What to do — Render the items below as a Markdown table with the columns Row and Text, numbering each line in Row and skipping blank lines.
-- -- --
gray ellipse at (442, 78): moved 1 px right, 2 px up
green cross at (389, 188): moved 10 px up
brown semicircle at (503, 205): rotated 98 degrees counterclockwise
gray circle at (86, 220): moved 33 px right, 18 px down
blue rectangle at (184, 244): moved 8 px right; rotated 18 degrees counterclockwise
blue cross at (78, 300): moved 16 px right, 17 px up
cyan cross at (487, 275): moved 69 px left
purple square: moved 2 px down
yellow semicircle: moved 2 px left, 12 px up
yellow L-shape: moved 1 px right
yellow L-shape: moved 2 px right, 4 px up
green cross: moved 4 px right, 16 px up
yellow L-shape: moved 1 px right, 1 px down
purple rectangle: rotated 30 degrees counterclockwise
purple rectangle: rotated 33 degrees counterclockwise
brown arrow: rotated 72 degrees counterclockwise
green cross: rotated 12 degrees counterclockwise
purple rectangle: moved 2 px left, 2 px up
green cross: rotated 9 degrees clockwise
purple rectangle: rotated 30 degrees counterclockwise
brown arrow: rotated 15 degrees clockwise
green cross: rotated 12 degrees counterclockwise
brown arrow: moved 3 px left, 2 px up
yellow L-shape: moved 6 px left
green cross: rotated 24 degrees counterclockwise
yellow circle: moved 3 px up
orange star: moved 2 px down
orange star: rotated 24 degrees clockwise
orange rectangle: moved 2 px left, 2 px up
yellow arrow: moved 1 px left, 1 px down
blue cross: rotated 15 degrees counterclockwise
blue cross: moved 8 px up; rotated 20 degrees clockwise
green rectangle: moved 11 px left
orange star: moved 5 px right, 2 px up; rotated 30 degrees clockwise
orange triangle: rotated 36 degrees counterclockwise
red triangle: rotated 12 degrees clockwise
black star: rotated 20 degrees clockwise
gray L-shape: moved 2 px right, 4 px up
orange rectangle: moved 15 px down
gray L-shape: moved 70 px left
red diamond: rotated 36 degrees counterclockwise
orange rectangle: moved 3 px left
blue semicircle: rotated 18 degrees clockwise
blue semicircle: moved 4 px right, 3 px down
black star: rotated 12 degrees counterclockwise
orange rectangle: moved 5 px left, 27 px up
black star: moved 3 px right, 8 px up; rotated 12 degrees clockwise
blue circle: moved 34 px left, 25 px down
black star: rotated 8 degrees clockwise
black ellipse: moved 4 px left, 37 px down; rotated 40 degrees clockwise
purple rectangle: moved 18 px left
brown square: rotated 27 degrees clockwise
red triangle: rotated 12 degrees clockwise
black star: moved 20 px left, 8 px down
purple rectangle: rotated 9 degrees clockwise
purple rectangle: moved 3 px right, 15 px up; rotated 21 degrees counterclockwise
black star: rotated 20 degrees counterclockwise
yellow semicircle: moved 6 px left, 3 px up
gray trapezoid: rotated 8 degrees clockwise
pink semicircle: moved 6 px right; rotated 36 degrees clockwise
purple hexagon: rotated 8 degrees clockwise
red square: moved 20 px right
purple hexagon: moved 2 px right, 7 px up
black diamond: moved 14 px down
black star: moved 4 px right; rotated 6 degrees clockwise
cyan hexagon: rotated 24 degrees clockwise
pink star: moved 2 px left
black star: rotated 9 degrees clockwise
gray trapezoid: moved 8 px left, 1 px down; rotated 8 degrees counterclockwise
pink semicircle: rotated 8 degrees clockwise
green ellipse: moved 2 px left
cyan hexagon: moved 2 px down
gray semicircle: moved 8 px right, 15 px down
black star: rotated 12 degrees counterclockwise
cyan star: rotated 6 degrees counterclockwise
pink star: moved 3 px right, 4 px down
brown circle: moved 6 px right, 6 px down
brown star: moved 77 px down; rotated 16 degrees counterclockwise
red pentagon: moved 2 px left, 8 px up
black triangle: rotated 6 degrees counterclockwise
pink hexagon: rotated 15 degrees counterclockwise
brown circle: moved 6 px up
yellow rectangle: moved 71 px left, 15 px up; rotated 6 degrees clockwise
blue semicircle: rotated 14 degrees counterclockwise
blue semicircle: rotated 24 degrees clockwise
-- -- --
Solution to this problem —
| Row | Text |
|---|---|
| 1 | gray ellipse at (442, 78): moved 1 px right, 2 px up |
| 2 | green cross at (389, 188): moved 10 px up |
| 3 | brown semicircle at (503, 205): rotated 98 degrees counterclockwise |
| 4 | gray circle at (86, 220): moved 33 px right, 18 px down |
| 5 | blue rectangle at (184, 244): moved 8 px right; rotated 18 degrees counterclockwise |
| 6 | blue cross at (78, 300): moved 16 px right, 17 px up |
| 7 | cyan cross at (487, 275): moved 69 px left |
| 8 | purple square: moved 2 px down |
| 9 | yellow semicircle: moved 2 px left, 12 px up |
| 10 | yellow L-shape: moved 1 px right |
| 11 | yellow L-shape: moved 2 px right, 4 px up |
| 12 | green cross: moved 4 px right, 16 px up |
| 13 | yellow L-shape: moved 1 px right, 1 px down |
| 14 | purple rectangle: rotated 30 degrees counterclockwise |
| 15 | purple rectangle: rotated 33 degrees counterclockwise |
| 16 | brown arrow: rotated 72 degrees counterclockwise |
| 17 | green cross: rotated 12 degrees counterclockwise |
| 18 | purple rectangle: moved 2 px left, 2 px up |
| 19 | green cross: rotated 9 degrees clockwise |
| 20 | purple rectangle: rotated 30 degrees counterclockwise |
| 21 | brown arrow: rotated 15 degrees clockwise |
| 22 | green cross: rotated 12 degrees counterclockwise |
| 23 | brown arrow: moved 3 px left, 2 px up |
| 24 | yellow L-shape: moved 6 px left |
| 25 | green cross: rotated 24 degrees counterclockwise |
| 26 | yellow circle: moved 3 px up |
| 27 | orange star: moved 2 px down |
| 28 | orange star: rotated 24 degrees clockwise |
| 29 | orange rectangle: moved 2 px left, 2 px up |
| 30 | yellow arrow: moved 1 px left, 1 px down |
| 31 | blue cross: rotated 15 degrees counterclockwise |
| 32 | blue cross: moved 8 px up; rotated 20 degrees clockwise |
| 33 | green rectangle: moved 11 px left |
| 34 | orange star: moved 5 px right, 2 px up; rotated 30 degrees clockwise |
| 35 | orange triangle: rotated 36 degrees counterclockwise |
| 36 | red triangle: rotated 12 degrees clockwise |
| 37 | black star: rotated 20 degrees clockwise |
| 38 | gray L-shape: moved 2 px right, 4 px up |
| 39 | orange rectangle: moved 15 px down |
| 40 | gray L-shape: moved 70 px left |
| 41 | red diamond: rotated 36 degrees counterclockwise |
| 42 | orange rectangle: moved 3 px left |
| 43 | blue semicircle: rotated 18 degrees clockwise |
| 44 | blue semicircle: moved 4 px right, 3 px down |
| 45 | black star: rotated 12 degrees counterclockwise |
| 46 | orange rectangle: moved 5 px left, 27 px up |
| 47 | black star: moved 3 px right, 8 px up; rotated 12 degrees clockwise |
| 48 | blue circle: moved 34 px left, 25 px down |
| 49 | black star: rotated 8 degrees clockwise |
| 50 | black ellipse: moved 4 px left, 37 px down; rotated 40 degrees clockwise |
| 51 | purple rectangle: moved 18 px left |
| 52 | brown square: rotated 27 degrees clockwise |
| 53 | red triangle: rotated 12 degrees clockwise |
| 54 | black star: moved 20 px left, 8 px down |
| 55 | purple rectangle: rotated 9 degrees clockwise |
| 56 | purple rectangle: moved 3 px right, 15 px up; rotated 21 degrees counterclockwise |
| 57 | black star: rotated 20 degrees counterclockwise |
| 58 | yellow semicircle: moved 6 px left, 3 px up |
| 59 | gray trapezoid: rotated 8 degrees clockwise |
| 60 | pink semicircle: moved 6 px right; rotated 36 degrees clockwise |
| 61 | purple hexagon: rotated 8 degrees clockwise |
| 62 | red square: moved 20 px right |
| 63 | purple hexagon: moved 2 px right, 7 px up |
| 64 | black diamond: moved 14 px down |
| 65 | black star: moved 4 px right; rotated 6 degrees clockwise |
| 66 | cyan hexagon: rotated 24 degrees clockwise |
| 67 | pink star: moved 2 px left |
| 68 | black star: rotated 9 degrees clockwise |
| 69 | gray trapezoid: moved 8 px left, 1 px down; rotated 8 degrees counterclockwise |
| 70 | pink semicircle: rotated 8 degrees clockwise |
| 71 | green ellipse: moved 2 px left |
| 72 | cyan hexagon: moved 2 px down |
| 73 | gray semicircle: moved 8 px right, 15 px down |
| 74 | black star: rotated 12 degrees counterclockwise |
| 75 | cyan star: rotated 6 degrees counterclockwise |
| 76 | pink star: moved 3 px right, 4 px down |
| 77 | brown circle: moved 6 px right, 6 px down |
| 78 | brown star: moved 77 px down; rotated 16 degrees counterclockwise |
| 79 | red pentagon: moved 2 px left, 8 px up |
| 80 | black triangle: rotated 6 degrees counterclockwise |
| 81 | pink hexagon: rotated 15 degrees counterclockwise |
| 82 | brown circle: moved 6 px up |
| 83 | yellow rectangle: moved 71 px left, 15 px up; rotated 6 degrees clockwise |
| 84 | blue semicircle: rotated 14 degrees counterclockwise |
| 85 | blue semicircle: rotated 24 degrees clockwise |